● BRIEF
Begin your copy at the line holding "brown circle: (175, 23) -> (131, 16), moved" and end it at the last line of the listing. Keep every line exact and leave out the pictures.

═════ PROVIDED MATERIAL

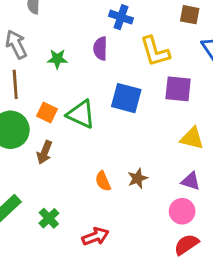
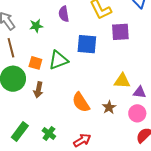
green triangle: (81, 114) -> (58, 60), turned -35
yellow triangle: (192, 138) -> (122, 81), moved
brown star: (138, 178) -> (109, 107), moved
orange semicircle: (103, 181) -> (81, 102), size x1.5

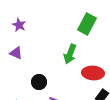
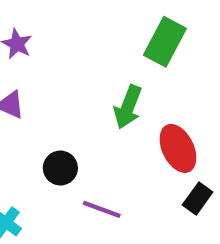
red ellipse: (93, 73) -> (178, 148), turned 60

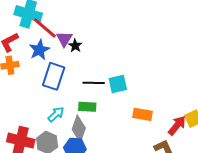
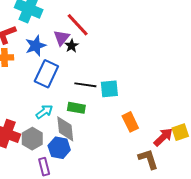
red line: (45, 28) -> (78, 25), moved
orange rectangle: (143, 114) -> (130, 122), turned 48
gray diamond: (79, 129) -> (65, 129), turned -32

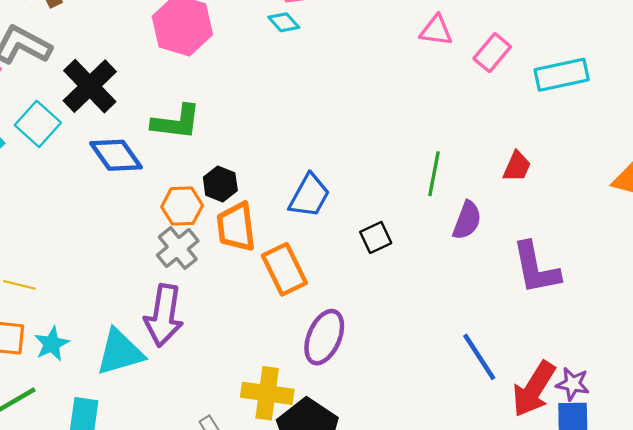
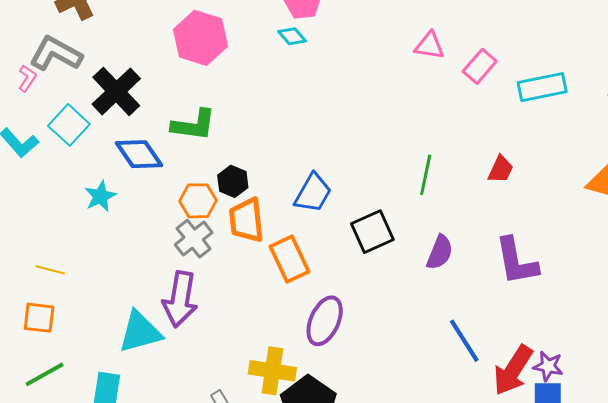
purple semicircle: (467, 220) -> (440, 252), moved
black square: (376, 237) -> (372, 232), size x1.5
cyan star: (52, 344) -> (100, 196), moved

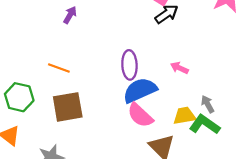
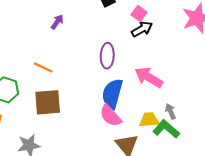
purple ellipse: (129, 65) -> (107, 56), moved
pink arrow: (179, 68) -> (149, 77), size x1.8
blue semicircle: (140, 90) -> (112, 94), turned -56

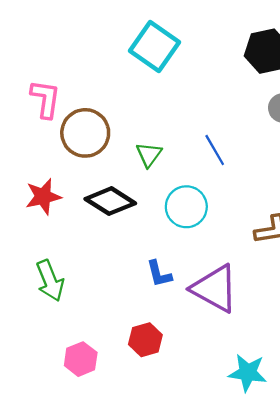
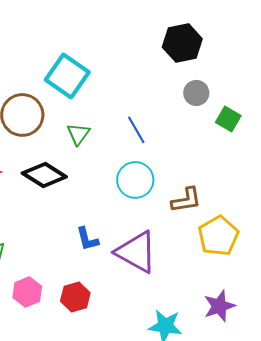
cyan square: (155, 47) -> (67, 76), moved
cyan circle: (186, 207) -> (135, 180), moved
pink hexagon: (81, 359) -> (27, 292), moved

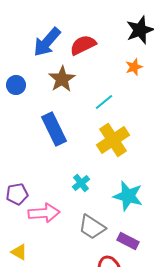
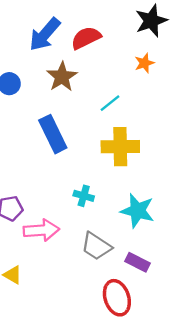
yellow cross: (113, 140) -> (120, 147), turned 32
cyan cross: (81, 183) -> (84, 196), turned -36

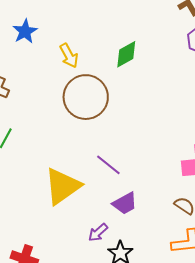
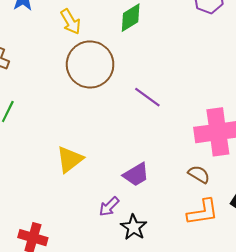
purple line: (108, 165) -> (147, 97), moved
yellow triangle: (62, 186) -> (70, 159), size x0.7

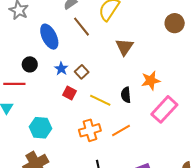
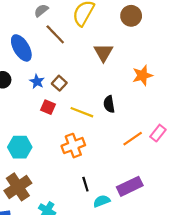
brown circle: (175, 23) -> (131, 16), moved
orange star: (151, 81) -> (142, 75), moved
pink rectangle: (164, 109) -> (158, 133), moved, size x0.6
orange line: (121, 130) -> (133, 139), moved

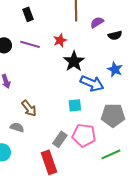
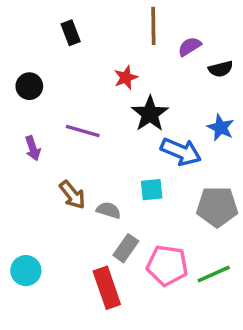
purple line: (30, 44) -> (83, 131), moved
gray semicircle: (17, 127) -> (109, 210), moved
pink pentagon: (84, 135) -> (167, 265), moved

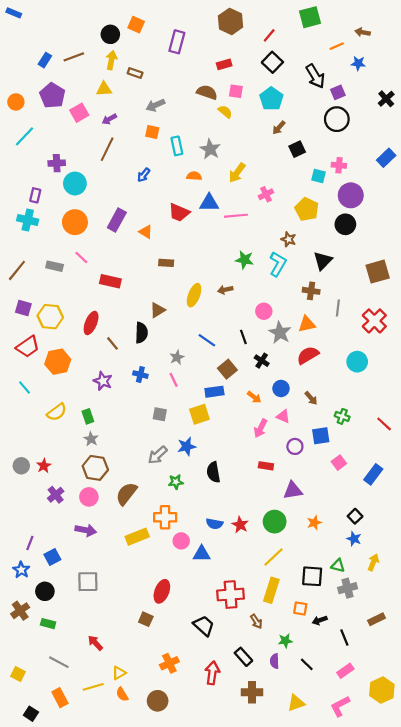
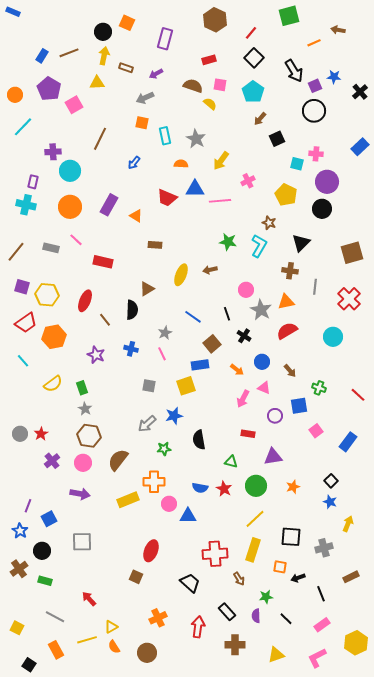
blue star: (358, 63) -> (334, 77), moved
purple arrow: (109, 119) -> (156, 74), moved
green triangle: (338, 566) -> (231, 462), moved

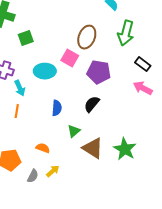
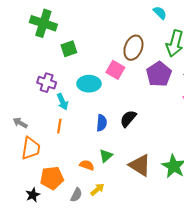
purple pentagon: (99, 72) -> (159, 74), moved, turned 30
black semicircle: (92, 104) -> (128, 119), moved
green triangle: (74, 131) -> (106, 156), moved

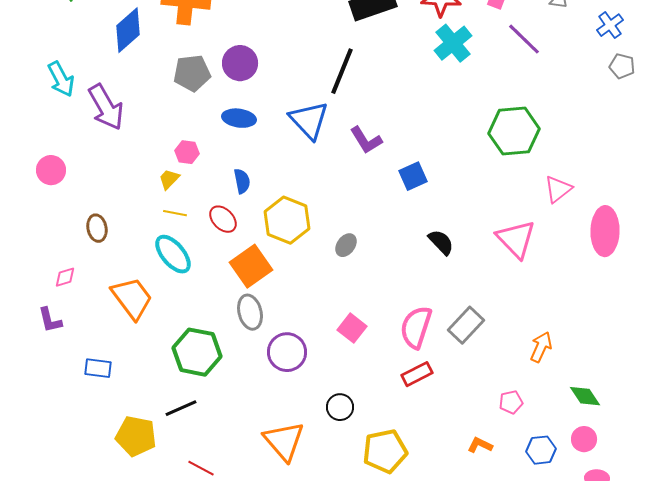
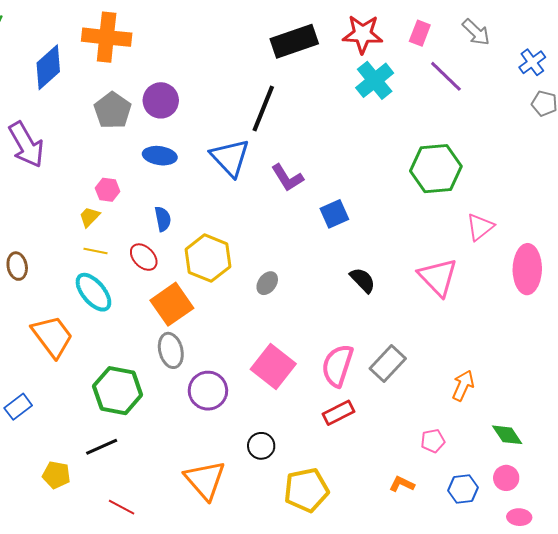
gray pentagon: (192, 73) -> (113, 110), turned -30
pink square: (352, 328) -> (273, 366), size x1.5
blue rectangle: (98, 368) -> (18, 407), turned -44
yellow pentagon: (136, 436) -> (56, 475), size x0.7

══════════

● ANSWER BELOW
brown circle: (175, 23) -> (131, 16), moved
orange star: (151, 81) -> (142, 75), moved
pink rectangle: (164, 109) -> (158, 133), moved, size x0.6
orange line: (121, 130) -> (133, 139), moved

purple line: (30, 44) -> (83, 131), moved
gray semicircle: (17, 127) -> (109, 210), moved
pink pentagon: (84, 135) -> (167, 265), moved

blue star: (358, 63) -> (334, 77), moved
purple arrow: (109, 119) -> (156, 74), moved
green triangle: (338, 566) -> (231, 462), moved

purple pentagon: (99, 72) -> (159, 74), moved, turned 30
black semicircle: (92, 104) -> (128, 119), moved
green triangle: (74, 131) -> (106, 156), moved

gray pentagon: (192, 73) -> (113, 110), turned -30
pink square: (352, 328) -> (273, 366), size x1.5
blue rectangle: (98, 368) -> (18, 407), turned -44
yellow pentagon: (136, 436) -> (56, 475), size x0.7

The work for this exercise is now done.